» **DIRECTIONS**
Write out every record below exactly as given. Leave the pictures out.

TASK MATERIAL below:

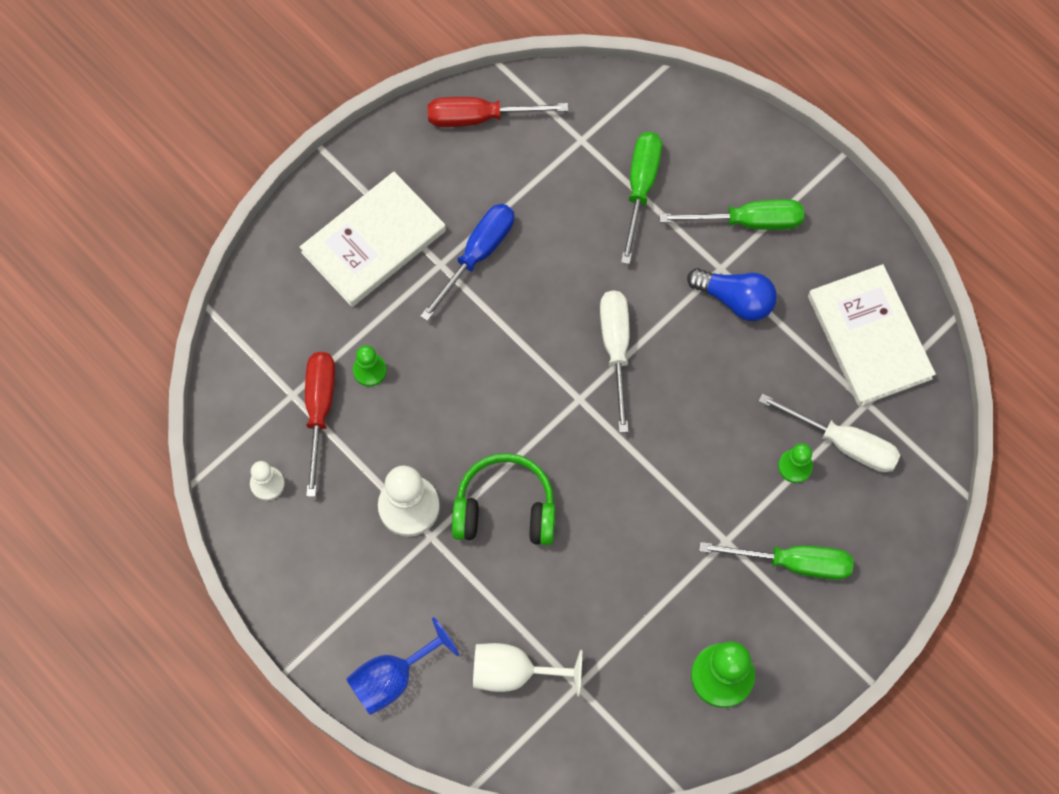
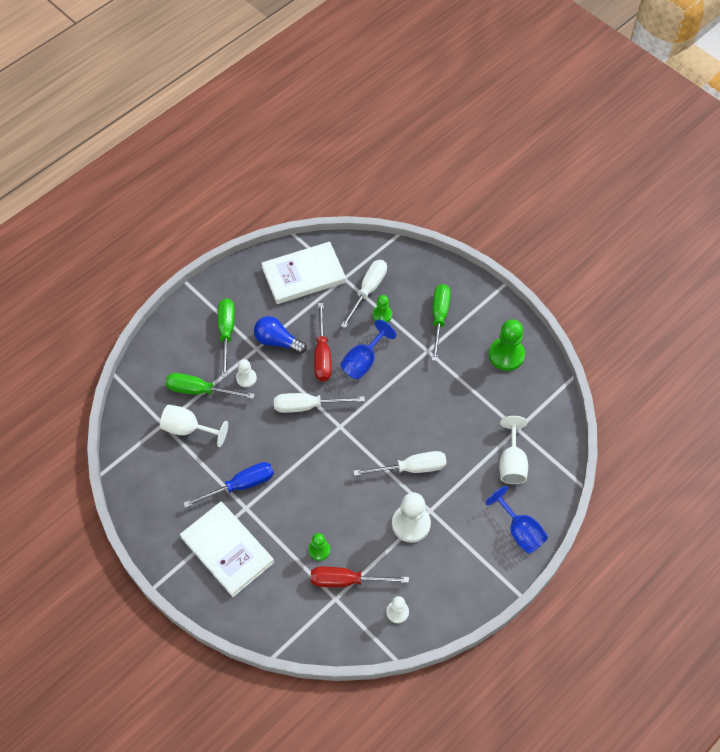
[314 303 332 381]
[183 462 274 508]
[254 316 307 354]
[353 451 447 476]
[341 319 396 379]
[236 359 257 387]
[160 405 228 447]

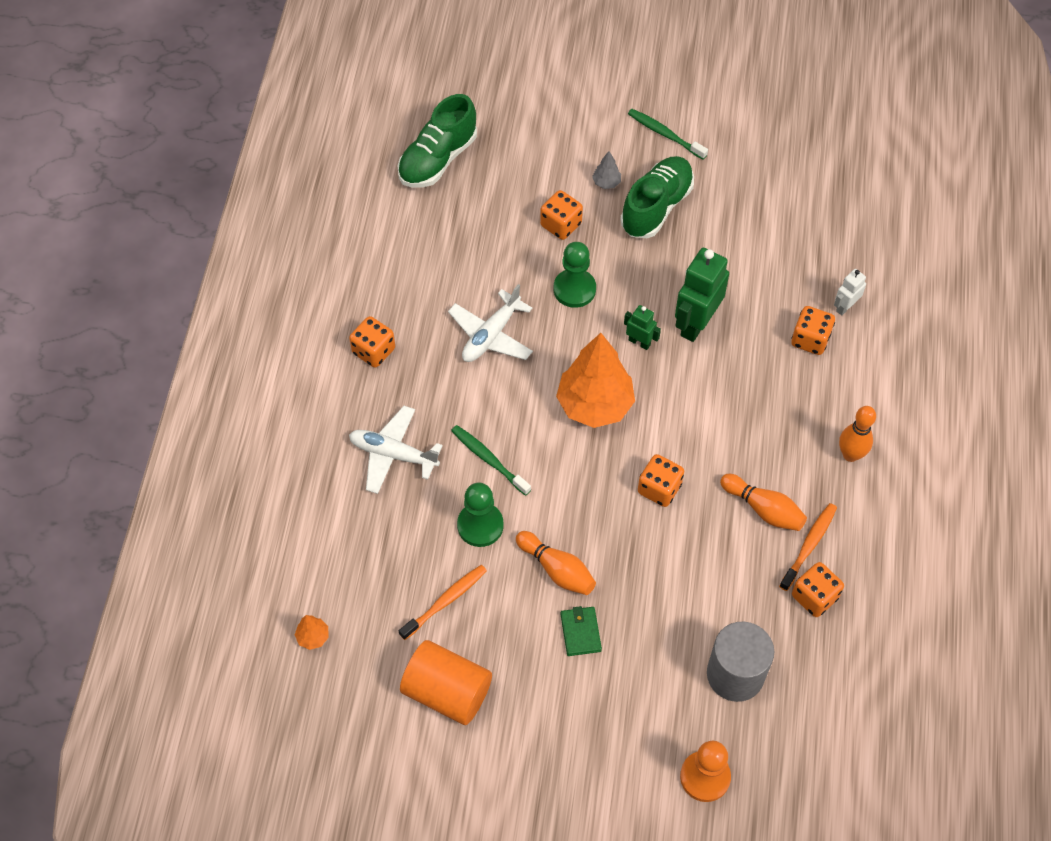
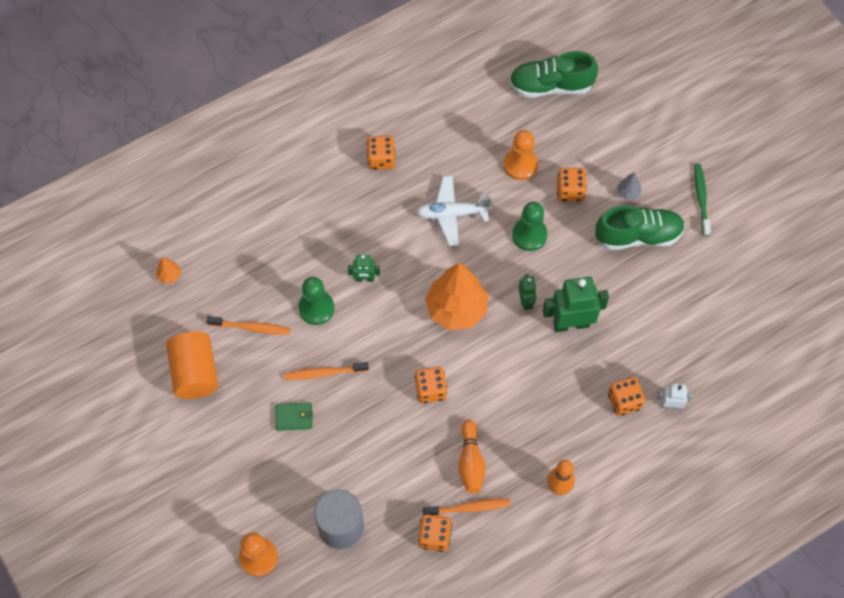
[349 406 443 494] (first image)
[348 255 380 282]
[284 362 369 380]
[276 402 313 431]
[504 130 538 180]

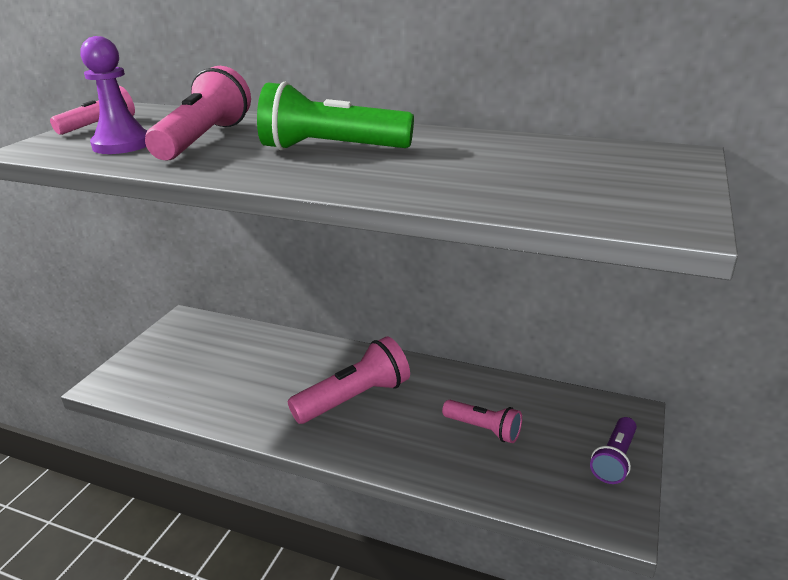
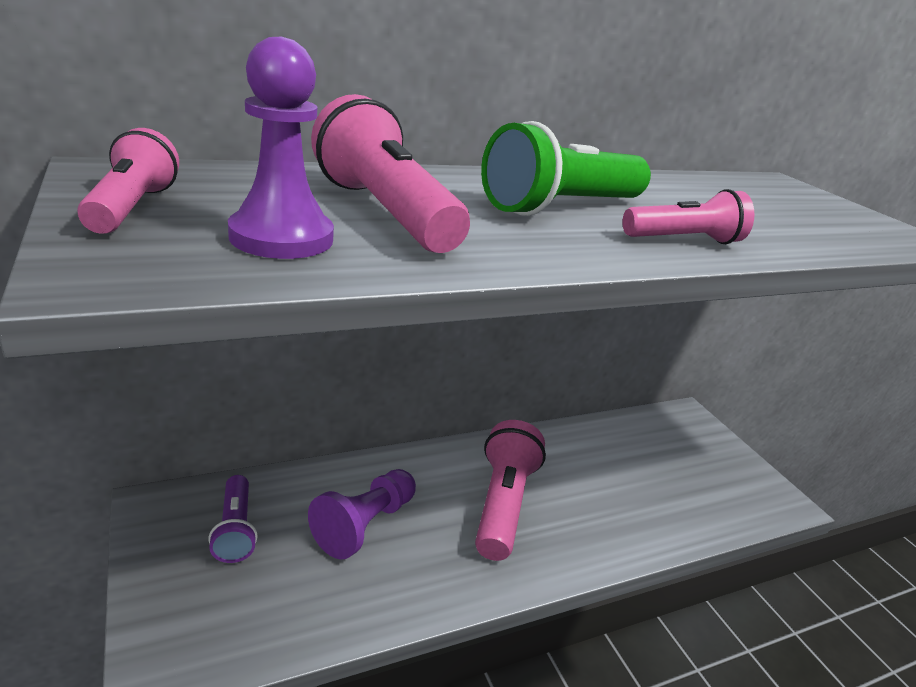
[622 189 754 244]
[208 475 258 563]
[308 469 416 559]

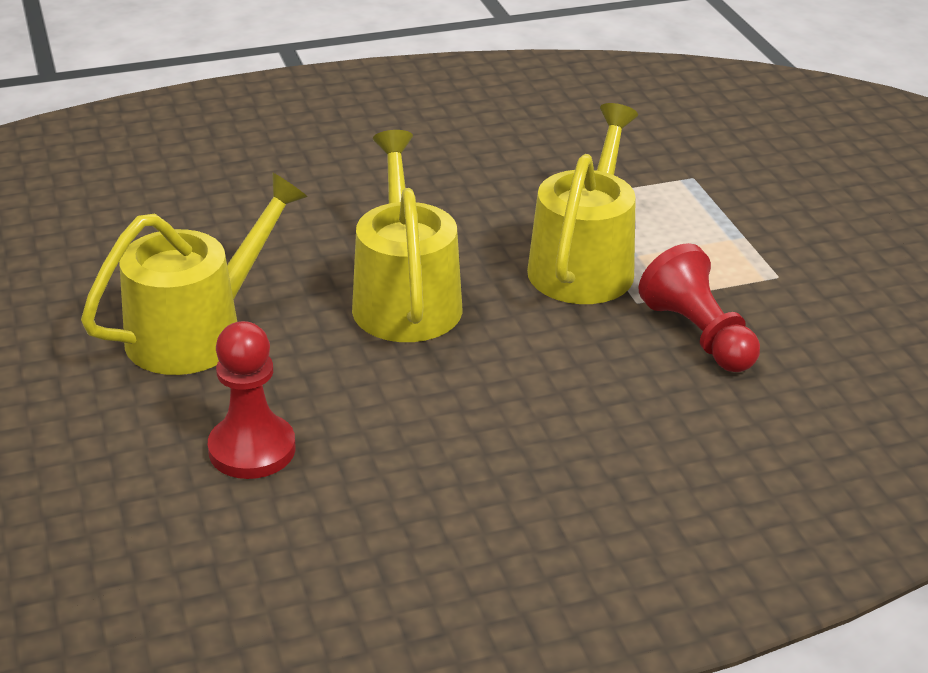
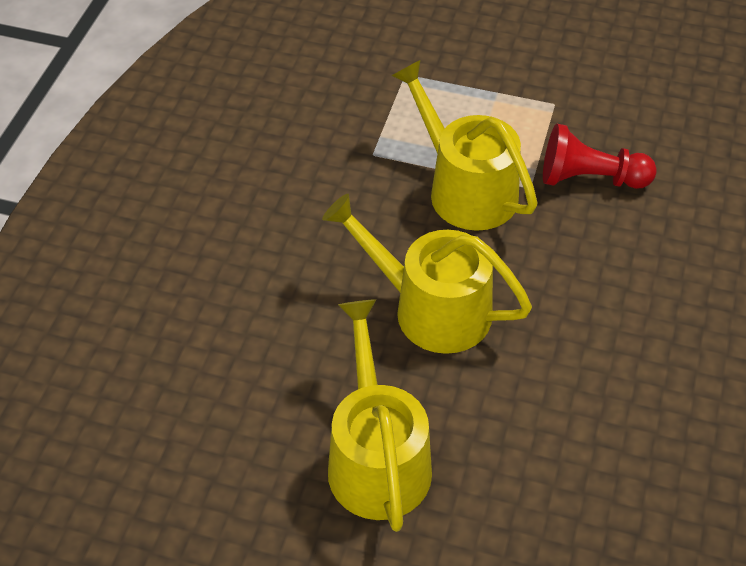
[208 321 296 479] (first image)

End of TASK MATERIAL.

» **EXERCISE RESPONSE**
[314 303 332 381]
[183 462 274 508]
[254 316 307 354]
[353 451 447 476]
[341 319 396 379]
[236 359 257 387]
[160 405 228 447]

[349 406 443 494] (first image)
[348 255 380 282]
[284 362 369 380]
[276 402 313 431]
[504 130 538 180]

[622 189 754 244]
[208 475 258 563]
[308 469 416 559]

[208 321 296 479] (first image)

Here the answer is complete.